TO DO: Here are records with pictures in them. Copy all of them exactly and leave the pictures out.

Scene image comparisons:

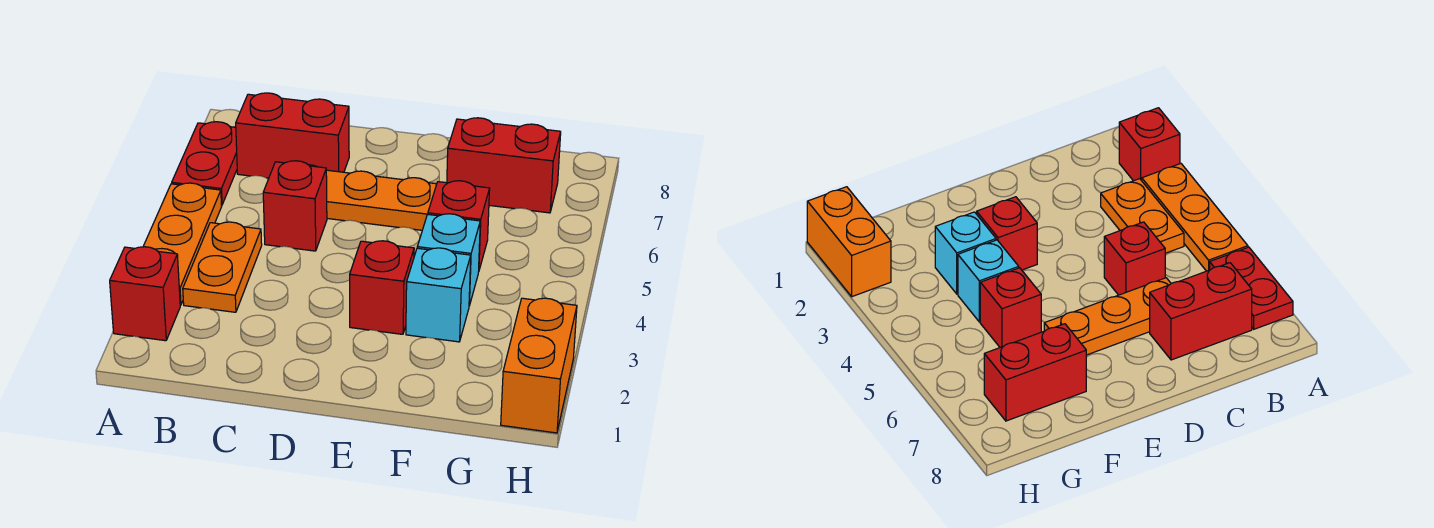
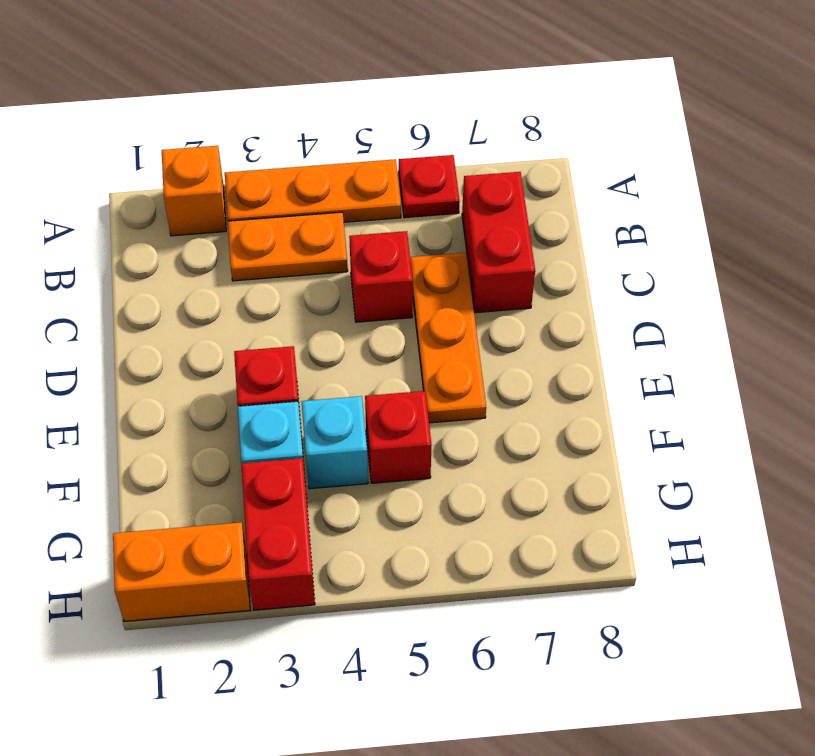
red brick A2 level 1 -> orange brick A2 level 1
red plate A6:A7 level 1 -> red plate A6 level 1
red brick F7:G7 level 1 -> red brick G3:H3 level 1

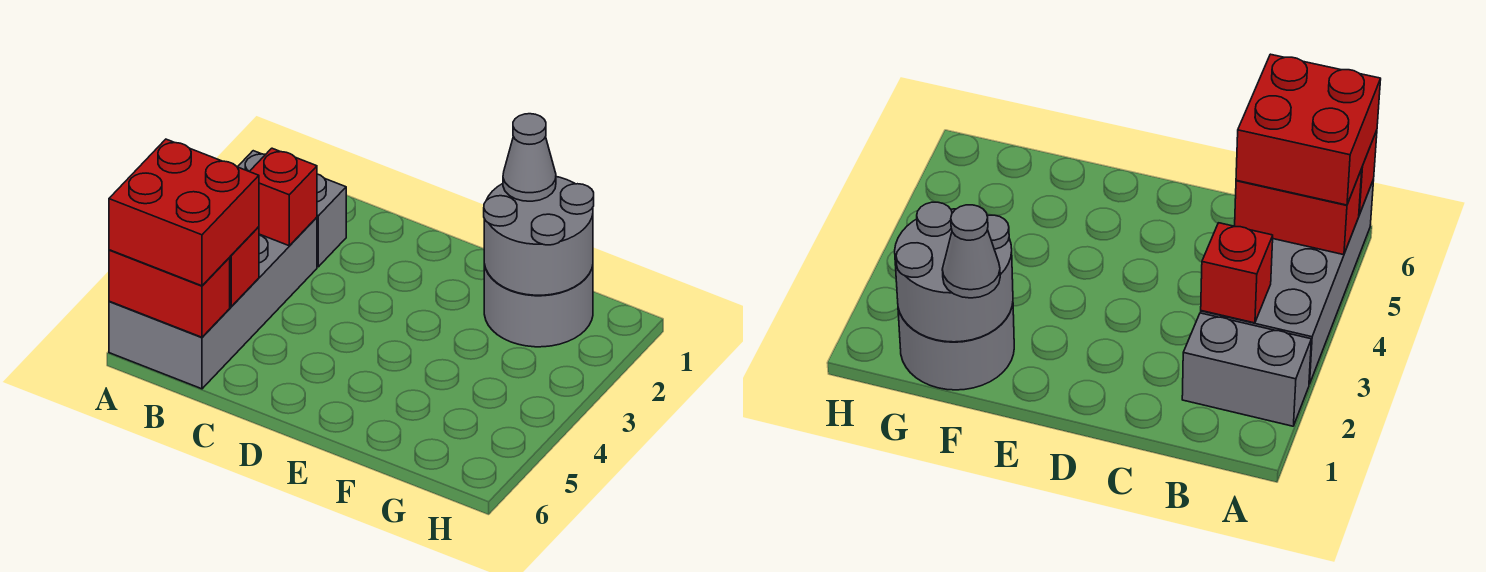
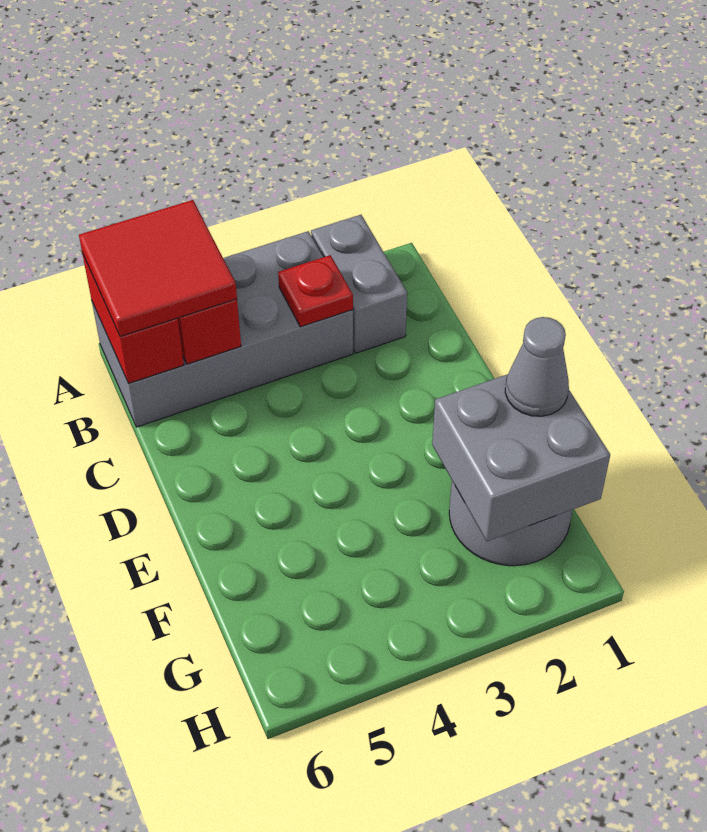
red brick A5:B6 level 3 -> red tile A5:B6 level 3
red brick B3 level 2 -> red plate B3 level 2
grey round brick F1:G2 level 2 -> grey brick F1:G2 level 2

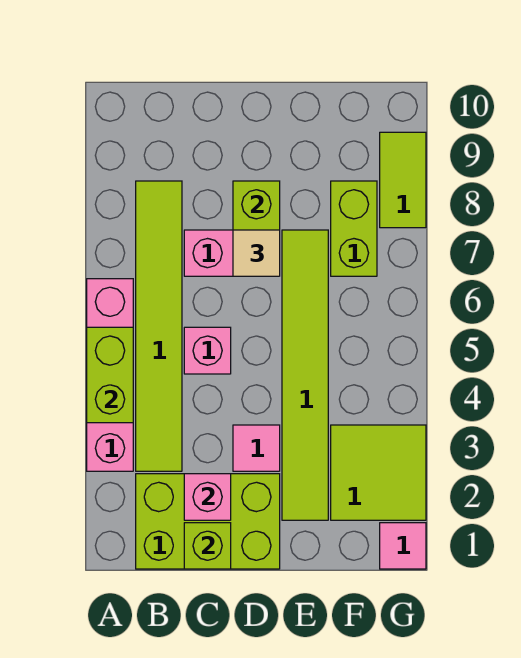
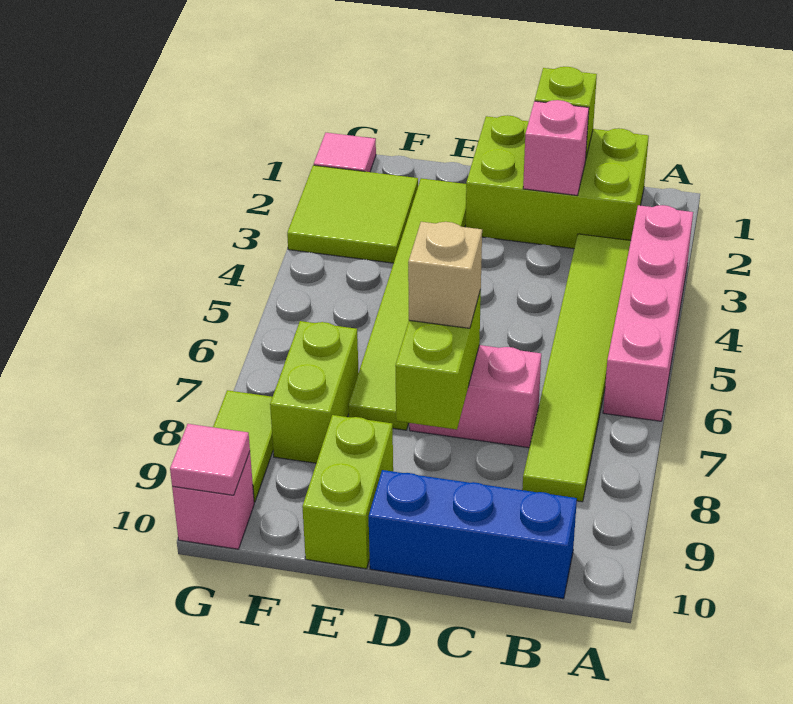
lime brick A4:A5 level 2 -> lime brick E9:E10 level 1
none -> blue brick B10:D10 level 1
pink brick C5 level 1 -> pink brick G10 level 1
pink tile D3 level 1 -> pink tile G10 level 2
tan tile D7 level 3 -> tan brick D7 level 3

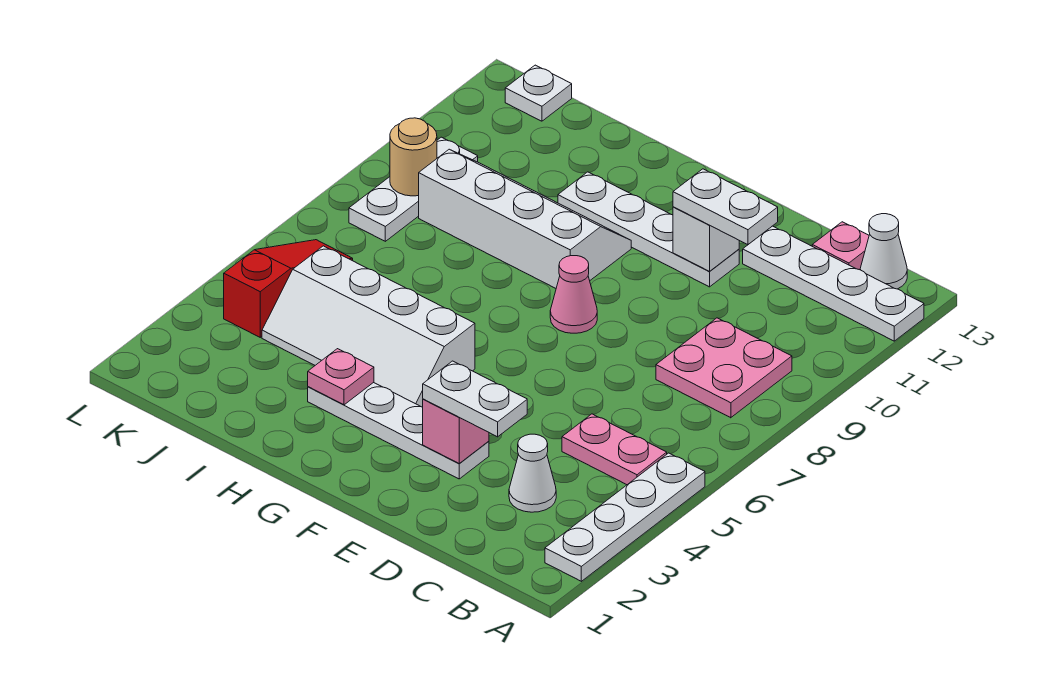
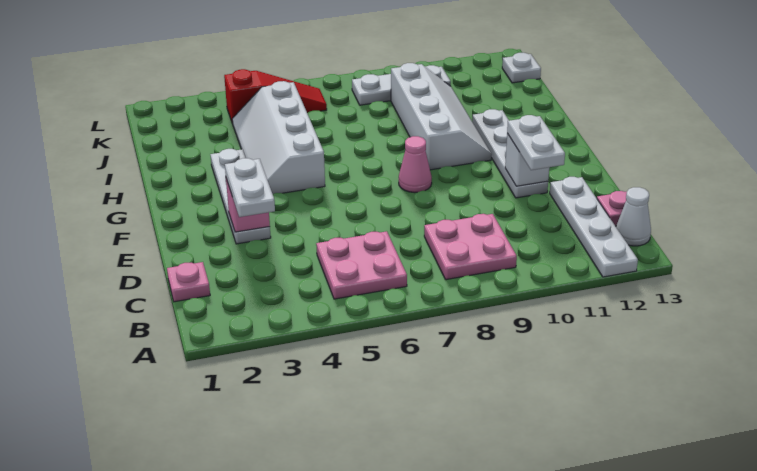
white plate A2:A5 level 1 -> none
pink plate B5:C5 level 1 -> pink plate B5:C6 level 1
white cone C3 level 1 -> none
pink plate H3 level 2 -> pink plate C1 level 1
tan round brick K9 level 2 -> none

RESPONSE AREA:
red brick A2 level 1 -> orange brick A2 level 1
red plate A6:A7 level 1 -> red plate A6 level 1
red brick F7:G7 level 1 -> red brick G3:H3 level 1

red brick A5:B6 level 3 -> red tile A5:B6 level 3
red brick B3 level 2 -> red plate B3 level 2
grey round brick F1:G2 level 2 -> grey brick F1:G2 level 2

lime brick A4:A5 level 2 -> lime brick E9:E10 level 1
none -> blue brick B10:D10 level 1
pink brick C5 level 1 -> pink brick G10 level 1
pink tile D3 level 1 -> pink tile G10 level 2
tan tile D7 level 3 -> tan brick D7 level 3

white plate A2:A5 level 1 -> none
pink plate B5:C5 level 1 -> pink plate B5:C6 level 1
white cone C3 level 1 -> none
pink plate H3 level 2 -> pink plate C1 level 1
tan round brick K9 level 2 -> none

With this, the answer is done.